Top of Given data

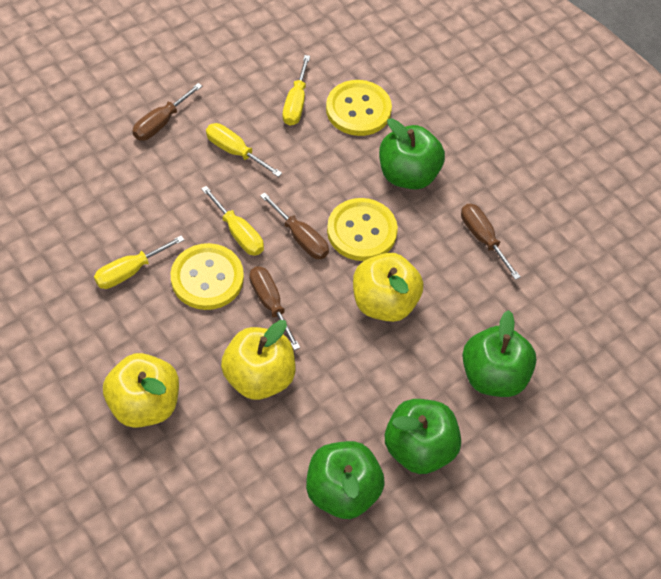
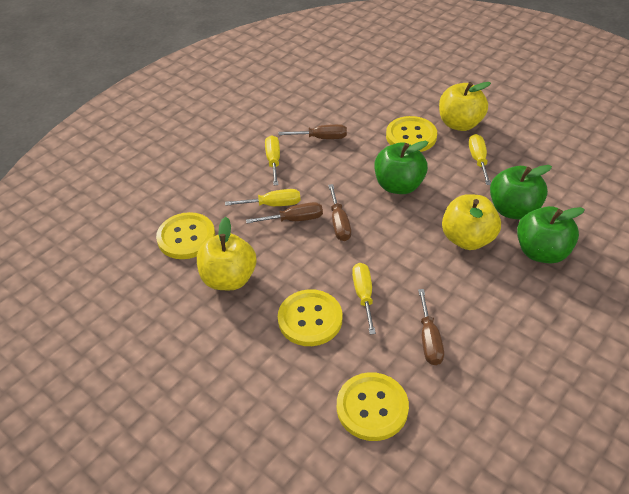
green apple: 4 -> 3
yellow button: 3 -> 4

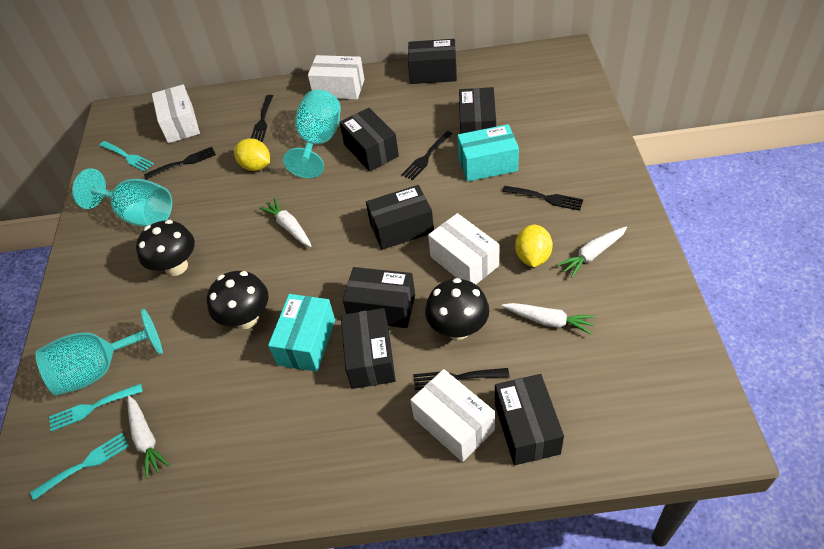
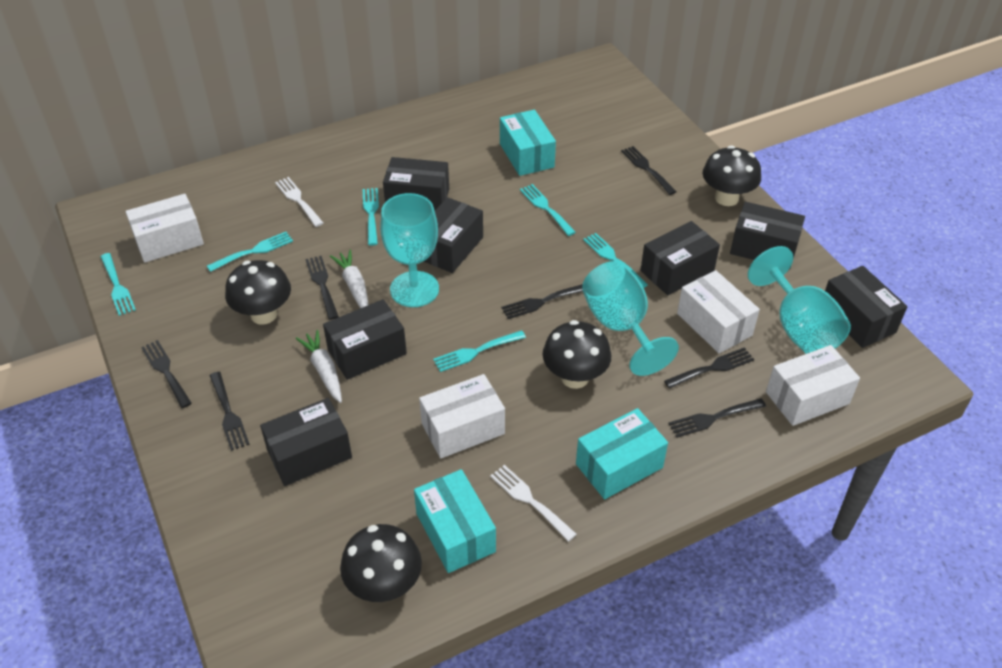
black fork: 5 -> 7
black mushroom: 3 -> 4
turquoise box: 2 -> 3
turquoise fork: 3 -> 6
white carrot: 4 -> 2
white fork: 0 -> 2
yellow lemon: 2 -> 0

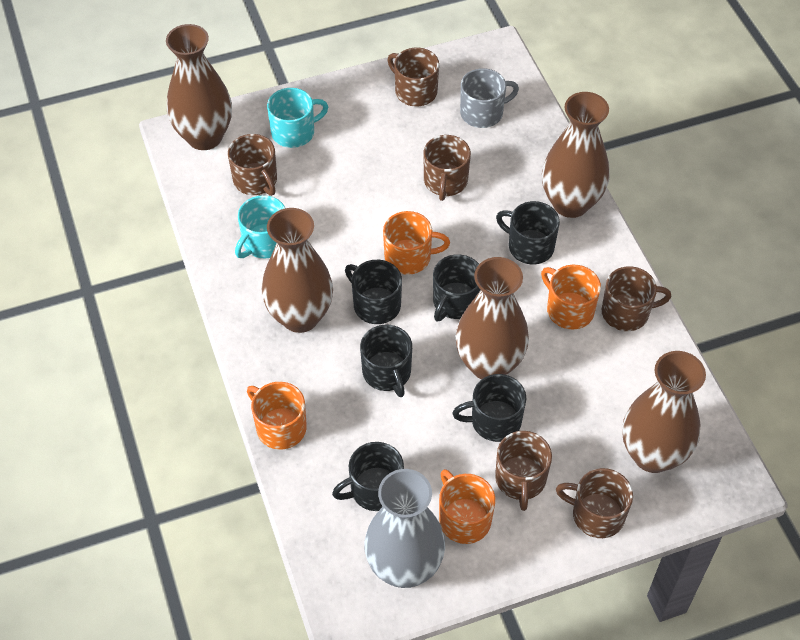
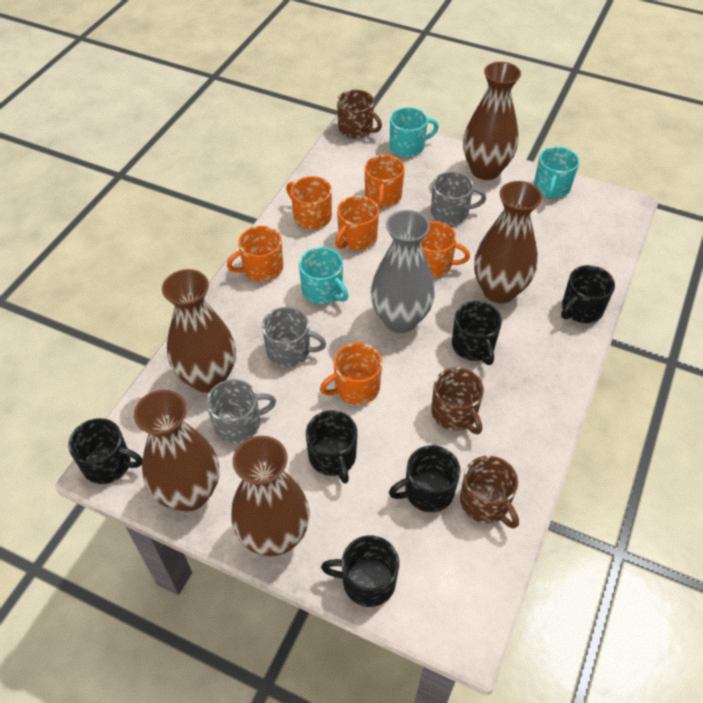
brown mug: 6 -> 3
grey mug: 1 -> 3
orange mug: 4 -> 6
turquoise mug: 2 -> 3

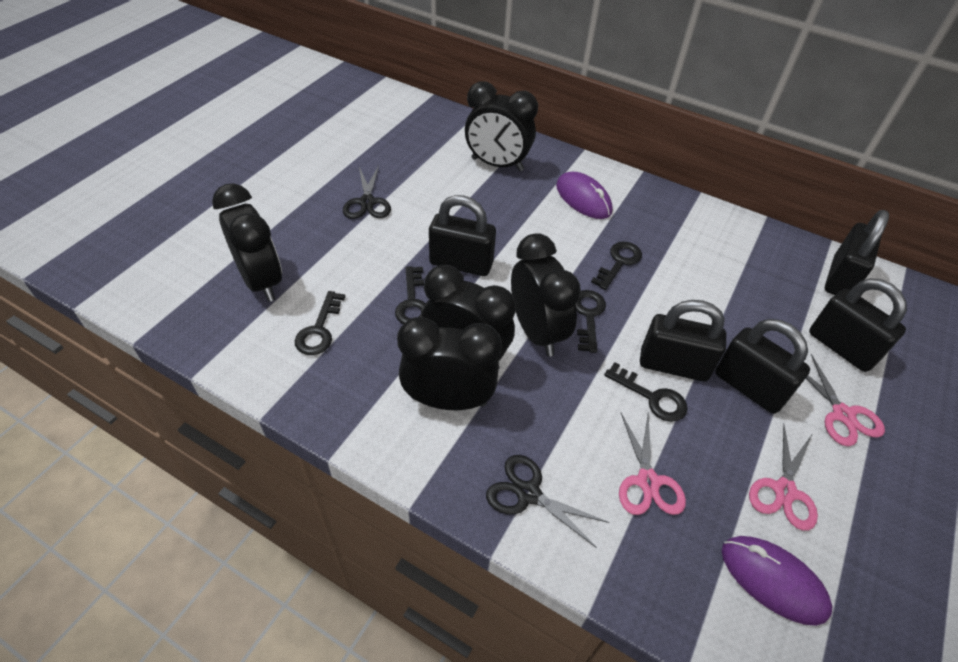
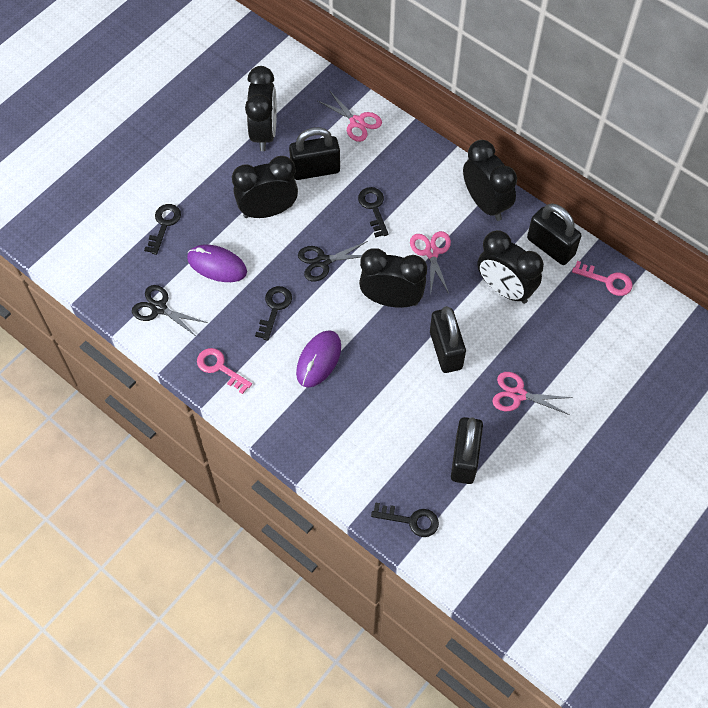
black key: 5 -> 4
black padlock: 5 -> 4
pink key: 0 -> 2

Bottom of Given data

> _Task requirements_: Exact repetition of all entries is required. The pictures should not appear.

> _Written response_:
green apple: 4 -> 3
yellow button: 3 -> 4

black fork: 5 -> 7
black mushroom: 3 -> 4
turquoise box: 2 -> 3
turquoise fork: 3 -> 6
white carrot: 4 -> 2
white fork: 0 -> 2
yellow lemon: 2 -> 0

brown mug: 6 -> 3
grey mug: 1 -> 3
orange mug: 4 -> 6
turquoise mug: 2 -> 3

black key: 5 -> 4
black padlock: 5 -> 4
pink key: 0 -> 2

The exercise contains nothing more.